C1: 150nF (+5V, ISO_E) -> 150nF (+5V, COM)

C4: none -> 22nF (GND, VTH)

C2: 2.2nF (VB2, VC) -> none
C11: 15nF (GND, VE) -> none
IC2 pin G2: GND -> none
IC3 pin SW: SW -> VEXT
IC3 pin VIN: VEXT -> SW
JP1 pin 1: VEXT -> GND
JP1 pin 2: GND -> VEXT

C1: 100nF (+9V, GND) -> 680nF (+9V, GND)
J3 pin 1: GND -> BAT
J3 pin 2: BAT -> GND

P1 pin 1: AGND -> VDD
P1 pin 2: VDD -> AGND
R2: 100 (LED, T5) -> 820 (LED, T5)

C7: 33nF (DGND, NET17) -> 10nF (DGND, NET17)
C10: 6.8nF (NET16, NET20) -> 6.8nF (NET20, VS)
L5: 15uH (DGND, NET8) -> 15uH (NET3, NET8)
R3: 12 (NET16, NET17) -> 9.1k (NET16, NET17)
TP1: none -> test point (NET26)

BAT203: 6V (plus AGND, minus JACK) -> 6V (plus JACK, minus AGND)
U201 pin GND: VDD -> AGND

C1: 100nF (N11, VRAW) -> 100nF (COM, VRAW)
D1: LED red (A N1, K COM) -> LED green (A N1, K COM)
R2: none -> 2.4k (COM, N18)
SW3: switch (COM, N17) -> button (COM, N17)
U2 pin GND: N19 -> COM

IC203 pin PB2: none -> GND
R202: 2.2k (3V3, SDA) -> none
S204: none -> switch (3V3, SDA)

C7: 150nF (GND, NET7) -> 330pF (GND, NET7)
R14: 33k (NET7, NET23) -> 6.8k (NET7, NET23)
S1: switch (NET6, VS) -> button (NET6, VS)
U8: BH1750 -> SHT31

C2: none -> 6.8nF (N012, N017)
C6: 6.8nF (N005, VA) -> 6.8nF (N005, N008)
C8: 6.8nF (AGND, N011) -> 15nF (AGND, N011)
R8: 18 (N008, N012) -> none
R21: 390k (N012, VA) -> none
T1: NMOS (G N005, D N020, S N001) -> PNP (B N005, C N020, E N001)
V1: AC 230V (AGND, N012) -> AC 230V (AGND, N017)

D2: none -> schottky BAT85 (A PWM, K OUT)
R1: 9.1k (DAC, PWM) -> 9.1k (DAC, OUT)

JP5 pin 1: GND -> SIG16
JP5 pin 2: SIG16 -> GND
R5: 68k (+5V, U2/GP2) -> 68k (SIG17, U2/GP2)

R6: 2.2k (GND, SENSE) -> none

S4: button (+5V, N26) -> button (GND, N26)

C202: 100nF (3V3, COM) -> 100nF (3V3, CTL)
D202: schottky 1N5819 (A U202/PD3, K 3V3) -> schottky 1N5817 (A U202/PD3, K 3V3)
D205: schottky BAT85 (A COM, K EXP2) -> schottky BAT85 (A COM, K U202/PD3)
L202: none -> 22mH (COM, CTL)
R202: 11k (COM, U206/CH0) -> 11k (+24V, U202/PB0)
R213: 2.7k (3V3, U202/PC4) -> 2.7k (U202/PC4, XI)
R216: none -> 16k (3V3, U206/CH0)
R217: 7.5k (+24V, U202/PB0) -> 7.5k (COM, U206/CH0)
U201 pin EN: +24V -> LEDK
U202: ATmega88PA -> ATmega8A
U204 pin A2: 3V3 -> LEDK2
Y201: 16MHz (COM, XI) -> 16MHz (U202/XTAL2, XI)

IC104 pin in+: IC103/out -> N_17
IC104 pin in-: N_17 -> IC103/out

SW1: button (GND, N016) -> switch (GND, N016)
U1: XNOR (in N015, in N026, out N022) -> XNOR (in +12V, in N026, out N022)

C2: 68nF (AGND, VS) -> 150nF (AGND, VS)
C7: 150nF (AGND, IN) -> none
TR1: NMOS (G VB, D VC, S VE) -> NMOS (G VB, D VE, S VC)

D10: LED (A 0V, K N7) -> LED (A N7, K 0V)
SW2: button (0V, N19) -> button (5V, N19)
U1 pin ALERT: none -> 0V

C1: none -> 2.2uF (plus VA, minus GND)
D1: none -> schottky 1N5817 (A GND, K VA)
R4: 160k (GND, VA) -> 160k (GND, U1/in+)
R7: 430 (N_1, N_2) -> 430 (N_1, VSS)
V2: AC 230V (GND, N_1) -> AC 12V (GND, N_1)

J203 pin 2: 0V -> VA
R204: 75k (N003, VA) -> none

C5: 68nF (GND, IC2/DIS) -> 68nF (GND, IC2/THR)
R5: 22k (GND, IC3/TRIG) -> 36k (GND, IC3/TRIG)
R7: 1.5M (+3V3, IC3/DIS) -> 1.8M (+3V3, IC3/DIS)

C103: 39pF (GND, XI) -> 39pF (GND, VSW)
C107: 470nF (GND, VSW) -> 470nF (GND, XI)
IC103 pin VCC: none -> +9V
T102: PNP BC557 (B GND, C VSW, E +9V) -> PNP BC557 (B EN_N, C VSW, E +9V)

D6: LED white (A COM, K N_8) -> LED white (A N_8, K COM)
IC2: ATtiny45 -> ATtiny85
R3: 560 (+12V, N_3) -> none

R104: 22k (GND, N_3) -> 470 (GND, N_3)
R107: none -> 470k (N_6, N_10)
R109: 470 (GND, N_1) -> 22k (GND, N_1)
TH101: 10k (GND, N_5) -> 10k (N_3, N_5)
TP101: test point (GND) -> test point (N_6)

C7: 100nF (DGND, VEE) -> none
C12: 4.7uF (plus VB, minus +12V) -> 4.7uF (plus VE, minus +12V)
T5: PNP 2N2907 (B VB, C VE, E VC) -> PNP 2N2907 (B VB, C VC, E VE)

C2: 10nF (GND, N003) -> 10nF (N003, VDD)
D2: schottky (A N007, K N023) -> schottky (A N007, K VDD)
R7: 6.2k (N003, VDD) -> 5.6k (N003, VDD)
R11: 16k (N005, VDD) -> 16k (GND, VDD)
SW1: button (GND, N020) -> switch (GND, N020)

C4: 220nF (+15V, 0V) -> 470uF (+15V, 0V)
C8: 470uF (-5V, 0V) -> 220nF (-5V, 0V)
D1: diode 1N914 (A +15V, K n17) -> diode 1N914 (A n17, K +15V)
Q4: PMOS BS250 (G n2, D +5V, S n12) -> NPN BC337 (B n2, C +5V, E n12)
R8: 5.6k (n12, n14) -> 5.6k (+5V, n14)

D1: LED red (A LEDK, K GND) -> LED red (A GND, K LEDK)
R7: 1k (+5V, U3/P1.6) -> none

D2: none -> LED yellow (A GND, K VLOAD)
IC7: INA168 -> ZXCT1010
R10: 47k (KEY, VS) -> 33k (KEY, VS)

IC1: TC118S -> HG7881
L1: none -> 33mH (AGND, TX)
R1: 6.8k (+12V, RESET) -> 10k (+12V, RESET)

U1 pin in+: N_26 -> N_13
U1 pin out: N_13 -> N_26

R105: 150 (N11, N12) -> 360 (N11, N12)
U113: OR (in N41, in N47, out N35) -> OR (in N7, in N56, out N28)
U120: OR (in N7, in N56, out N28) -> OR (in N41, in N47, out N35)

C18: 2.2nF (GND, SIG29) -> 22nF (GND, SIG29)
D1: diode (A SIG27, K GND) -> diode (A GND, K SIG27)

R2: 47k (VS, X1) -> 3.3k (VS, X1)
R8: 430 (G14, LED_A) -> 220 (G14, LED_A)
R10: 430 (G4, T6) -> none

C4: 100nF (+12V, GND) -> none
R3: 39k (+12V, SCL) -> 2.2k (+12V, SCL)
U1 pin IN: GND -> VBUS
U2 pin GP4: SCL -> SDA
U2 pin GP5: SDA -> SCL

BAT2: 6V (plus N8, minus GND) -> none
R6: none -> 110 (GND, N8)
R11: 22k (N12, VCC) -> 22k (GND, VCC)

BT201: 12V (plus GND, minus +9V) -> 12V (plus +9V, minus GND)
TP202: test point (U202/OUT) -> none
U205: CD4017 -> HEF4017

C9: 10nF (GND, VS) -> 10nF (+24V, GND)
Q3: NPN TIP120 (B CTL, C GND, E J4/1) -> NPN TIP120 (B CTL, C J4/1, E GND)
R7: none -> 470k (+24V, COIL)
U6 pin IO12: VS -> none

» What to work on: Each line from the one holding "U2 pin GP4: SCL -> SDA" to the end of the data above goes into the answer exactly as written, and no other line does.

» Finished exercise:
U2 pin GP4: SCL -> SDA
U2 pin GP5: SDA -> SCL

BAT2: 6V (plus N8, minus GND) -> none
R6: none -> 110 (GND, N8)
R11: 22k (N12, VCC) -> 22k (GND, VCC)

BT201: 12V (plus GND, minus +9V) -> 12V (plus +9V, minus GND)
TP202: test point (U202/OUT) -> none
U205: CD4017 -> HEF4017

C9: 10nF (GND, VS) -> 10nF (+24V, GND)
Q3: NPN TIP120 (B CTL, C GND, E J4/1) -> NPN TIP120 (B CTL, C J4/1, E GND)
R7: none -> 470k (+24V, COIL)
U6 pin IO12: VS -> none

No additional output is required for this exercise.